RECORDED INFORMATION ->

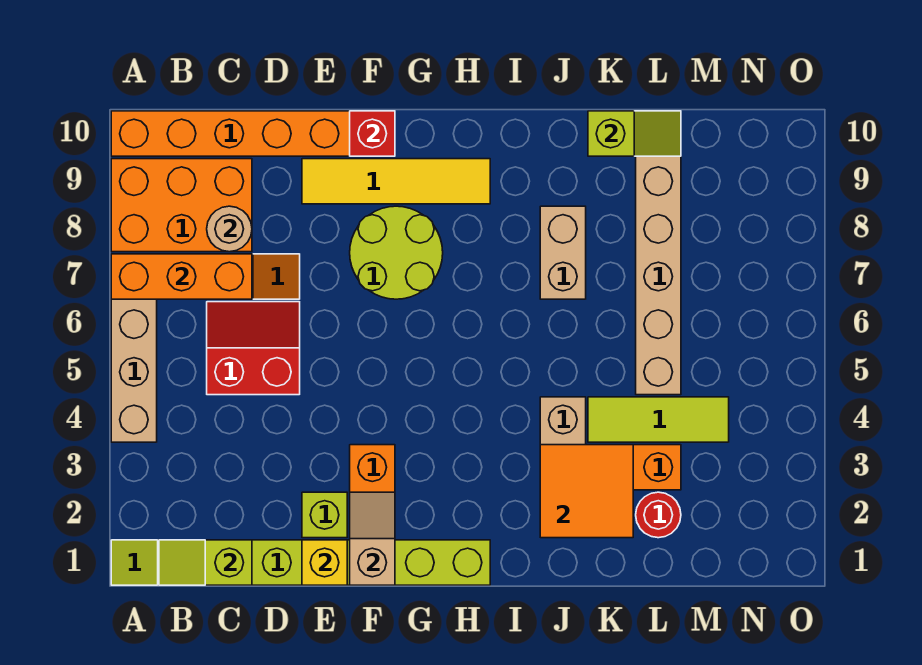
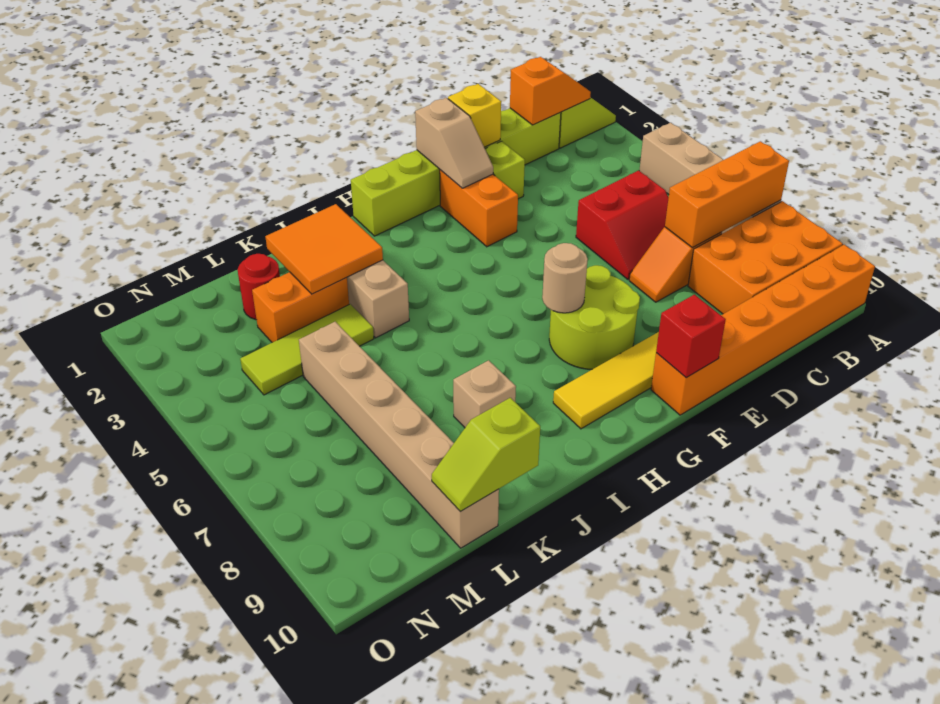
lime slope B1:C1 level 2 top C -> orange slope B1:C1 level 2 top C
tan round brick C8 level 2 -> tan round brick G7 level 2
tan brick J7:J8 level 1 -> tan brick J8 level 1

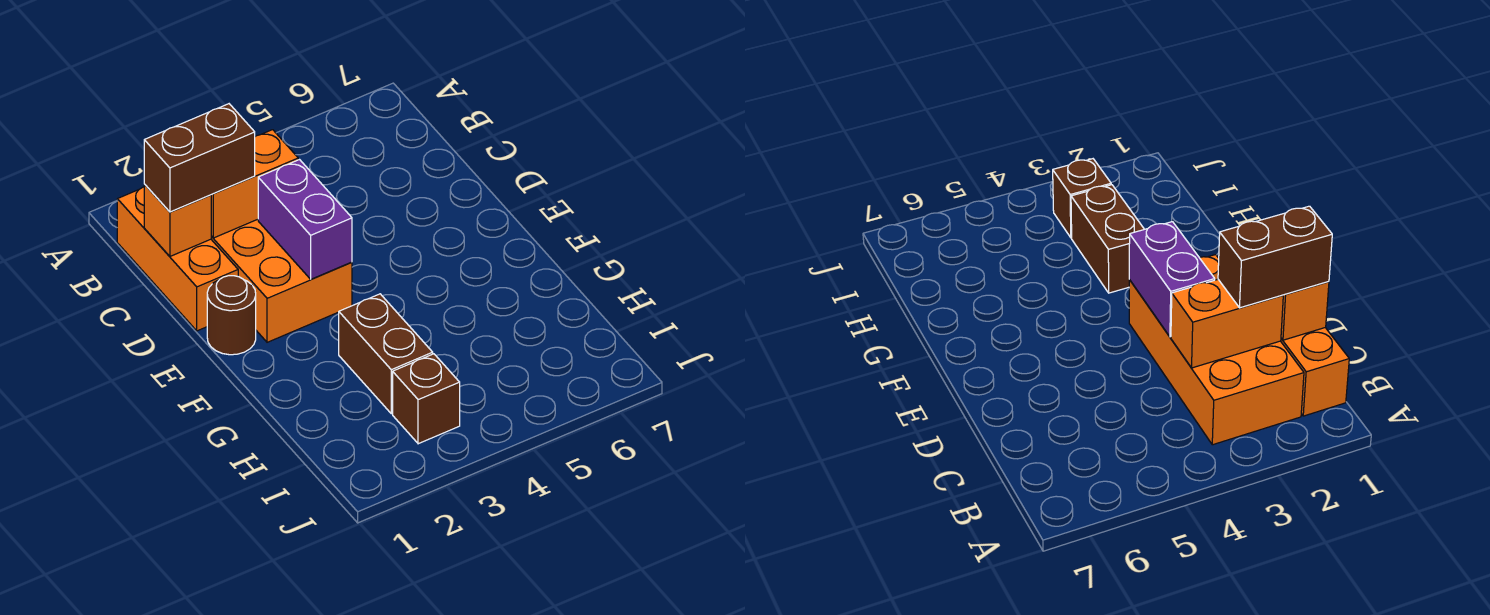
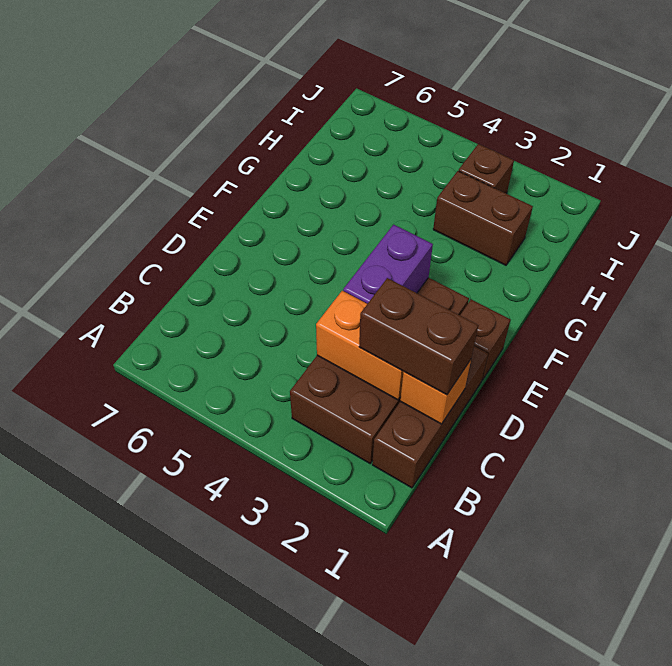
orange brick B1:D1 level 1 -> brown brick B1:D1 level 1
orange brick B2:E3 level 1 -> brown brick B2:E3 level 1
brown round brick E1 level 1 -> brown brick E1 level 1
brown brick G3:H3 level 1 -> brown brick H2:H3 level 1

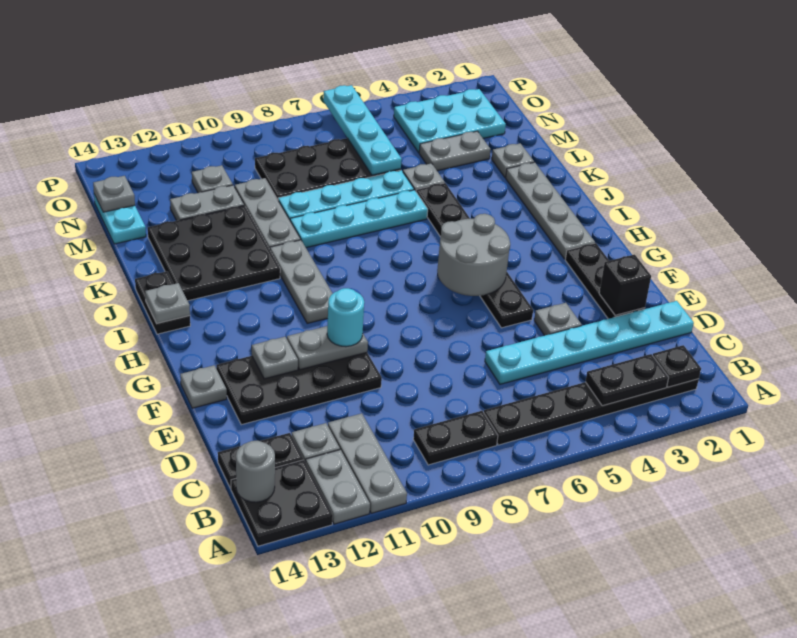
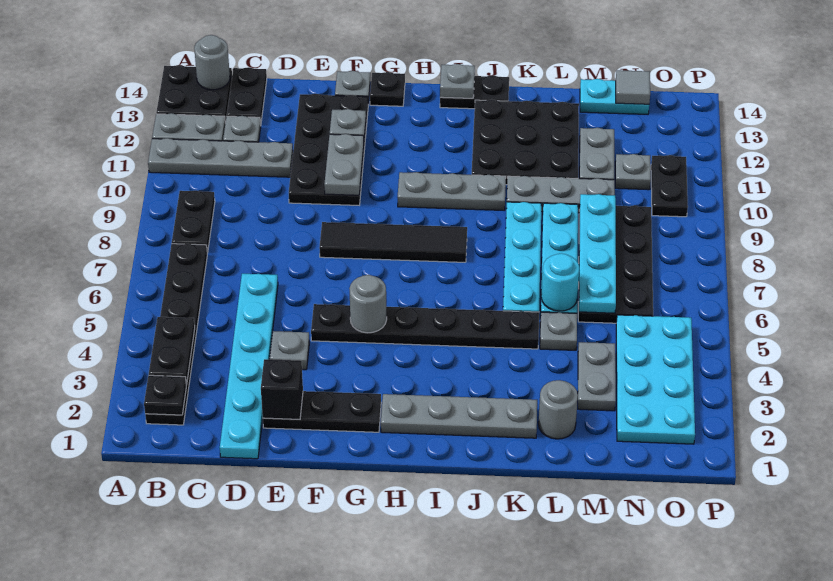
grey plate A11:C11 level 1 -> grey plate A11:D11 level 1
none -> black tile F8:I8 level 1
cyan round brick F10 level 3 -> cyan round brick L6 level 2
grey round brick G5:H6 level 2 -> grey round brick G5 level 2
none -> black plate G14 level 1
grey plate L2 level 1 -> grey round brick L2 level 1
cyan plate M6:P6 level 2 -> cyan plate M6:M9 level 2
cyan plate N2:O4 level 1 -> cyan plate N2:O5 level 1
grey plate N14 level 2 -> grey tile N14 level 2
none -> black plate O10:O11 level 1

REQUIREMENT -> Restate word for word each line from the top of the listing down to and including the line that holds "none -> black plate G14 level 1". Drop any pictures.

TASK SOLUTION ->
lime slope B1:C1 level 2 top C -> orange slope B1:C1 level 2 top C
tan round brick C8 level 2 -> tan round brick G7 level 2
tan brick J7:J8 level 1 -> tan brick J8 level 1

orange brick B1:D1 level 1 -> brown brick B1:D1 level 1
orange brick B2:E3 level 1 -> brown brick B2:E3 level 1
brown round brick E1 level 1 -> brown brick E1 level 1
brown brick G3:H3 level 1 -> brown brick H2:H3 level 1

grey plate A11:C11 level 1 -> grey plate A11:D11 level 1
none -> black tile F8:I8 level 1
cyan round brick F10 level 3 -> cyan round brick L6 level 2
grey round brick G5:H6 level 2 -> grey round brick G5 level 2
none -> black plate G14 level 1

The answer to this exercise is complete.